## Exercise aim
Transcribe the records below. Leave every word as it is.

○ ○ ○ ○

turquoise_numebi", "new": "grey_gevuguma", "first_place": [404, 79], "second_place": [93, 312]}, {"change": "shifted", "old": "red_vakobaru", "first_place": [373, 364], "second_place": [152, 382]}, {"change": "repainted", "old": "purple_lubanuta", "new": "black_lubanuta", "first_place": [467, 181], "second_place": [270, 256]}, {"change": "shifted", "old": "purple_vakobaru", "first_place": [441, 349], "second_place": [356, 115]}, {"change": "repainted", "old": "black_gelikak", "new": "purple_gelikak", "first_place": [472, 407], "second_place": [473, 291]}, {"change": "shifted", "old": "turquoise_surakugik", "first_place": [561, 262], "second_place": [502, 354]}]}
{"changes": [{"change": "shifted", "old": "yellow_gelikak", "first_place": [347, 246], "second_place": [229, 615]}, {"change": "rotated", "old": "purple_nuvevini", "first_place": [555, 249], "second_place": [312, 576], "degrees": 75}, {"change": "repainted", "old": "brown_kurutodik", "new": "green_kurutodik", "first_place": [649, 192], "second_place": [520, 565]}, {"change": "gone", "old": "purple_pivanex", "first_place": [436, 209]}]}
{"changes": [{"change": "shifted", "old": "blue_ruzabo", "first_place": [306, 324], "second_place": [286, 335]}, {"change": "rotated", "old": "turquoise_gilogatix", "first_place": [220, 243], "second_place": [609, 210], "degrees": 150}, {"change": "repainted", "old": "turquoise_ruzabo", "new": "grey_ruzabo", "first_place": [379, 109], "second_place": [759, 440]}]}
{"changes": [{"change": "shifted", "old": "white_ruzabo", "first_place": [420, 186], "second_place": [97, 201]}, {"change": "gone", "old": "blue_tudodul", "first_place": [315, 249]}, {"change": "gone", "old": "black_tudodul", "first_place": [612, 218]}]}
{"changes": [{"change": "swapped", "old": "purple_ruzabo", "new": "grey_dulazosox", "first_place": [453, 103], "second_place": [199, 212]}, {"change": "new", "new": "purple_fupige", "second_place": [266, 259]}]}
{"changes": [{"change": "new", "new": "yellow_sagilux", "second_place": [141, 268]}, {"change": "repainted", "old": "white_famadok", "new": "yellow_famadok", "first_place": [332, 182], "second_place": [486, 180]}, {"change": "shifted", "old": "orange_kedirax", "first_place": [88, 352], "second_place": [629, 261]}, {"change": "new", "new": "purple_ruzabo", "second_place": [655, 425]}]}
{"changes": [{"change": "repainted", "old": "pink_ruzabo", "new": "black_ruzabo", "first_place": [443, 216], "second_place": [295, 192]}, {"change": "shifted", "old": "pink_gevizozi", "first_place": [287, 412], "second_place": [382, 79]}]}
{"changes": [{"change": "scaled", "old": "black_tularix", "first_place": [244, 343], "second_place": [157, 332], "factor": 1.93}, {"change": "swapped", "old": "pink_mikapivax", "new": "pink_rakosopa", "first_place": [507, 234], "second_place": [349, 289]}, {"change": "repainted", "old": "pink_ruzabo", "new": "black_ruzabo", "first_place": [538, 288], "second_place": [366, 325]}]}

○ ○ ○ ○

## Your response
turquoise_numebi", "new": "grey_gevuguma", "first_place": [404, 79], "second_place": [93, 312]}, {"change": "shifted", "old": "red_vakobaru", "first_place": [373, 364], "second_place": [152, 382]}, {"change": "repainted", "old": "purple_lubanuta", "new": "black_lubanuta", "first_place": [467, 181], "second_place": [270, 256]}, {"change": "shifted", "old": "purple_vakobaru", "first_place": [441, 349], "second_place": [356, 115]}, {"change": "repainted", "old": "black_gelikak", "new": "purple_gelikak", "first_place": [472, 407], "second_place": [473, 291]}, {"change": "shifted", "old": "turquoise_surakugik", "first_place": [561, 262], "second_place": [502, 354]}]}
{"changes": [{"change": "shifted", "old": "yellow_gelikak", "first_place": [347, 246], "second_place": [229, 615]}, {"change": "rotated", "old": "purple_nuvevini", "first_place": [555, 249], "second_place": [312, 576], "degrees": 75}, {"change": "repainted", "old": "brown_kurutodik", "new": "green_kurutodik", "first_place": [649, 192], "second_place": [520, 565]}, {"change": "gone", "old": "purple_pivanex", "first_place": [436, 209]}]}
{"changes": [{"change": "shifted", "old": "blue_ruzabo", "first_place": [306, 324], "second_place": [286, 335]}, {"change": "rotated", "old": "turquoise_gilogatix", "first_place": [220, 243], "second_place": [609, 210], "degrees": 150}, {"change": "repainted", "old": "turquoise_ruzabo", "new": "grey_ruzabo", "first_place": [379, 109], "second_place": [759, 440]}]}
{"changes": [{"change": "shifted", "old": "white_ruzabo", "first_place": [420, 186], "second_place": [97, 201]}, {"change": "gone", "old": "blue_tudodul", "first_place": [315, 249]}, {"change": "gone", "old": "black_tudodul", "first_place": [612, 218]}]}
{"changes": [{"change": "swapped", "old": "purple_ruzabo", "new": "grey_dulazosox", "first_place": [453, 103], "second_place": [199, 212]}, {"change": "new", "new": "purple_fupige", "second_place": [266, 259]}]}
{"changes": [{"change": "new", "new": "yellow_sagilux", "second_place": [141, 268]}, {"change": "repainted", "old": "white_famadok", "new": "yellow_famadok", "first_place": [332, 182], "second_place": [486, 180]}, {"change": "shifted", "old": "orange_kedirax", "first_place": [88, 352], "second_place": [629, 261]}, {"change": "new", "new": "purple_ruzabo", "second_place": [655, 425]}]}
{"changes": [{"change": "repainted", "old": "pink_ruzabo", "new": "black_ruzabo", "first_place": [443, 216], "second_place": [295, 192]}, {"change": "shifted", "old": "pink_gevizozi", "first_place": [287, 412], "second_place": [382, 79]}]}
{"changes": [{"change": "scaled", "old": "black_tularix", "first_place": [244, 343], "second_place": [157, 332], "factor": 1.93}, {"change": "swapped", "old": "pink_mikapivax", "new": "pink_rakosopa", "first_place": [507, 234], "second_place": [349, 289]}, {"change": "repainted", "old": "pink_ruzabo", "new": "black_ruzabo", "first_place": [538, 288], "second_place": [366, 325]}]}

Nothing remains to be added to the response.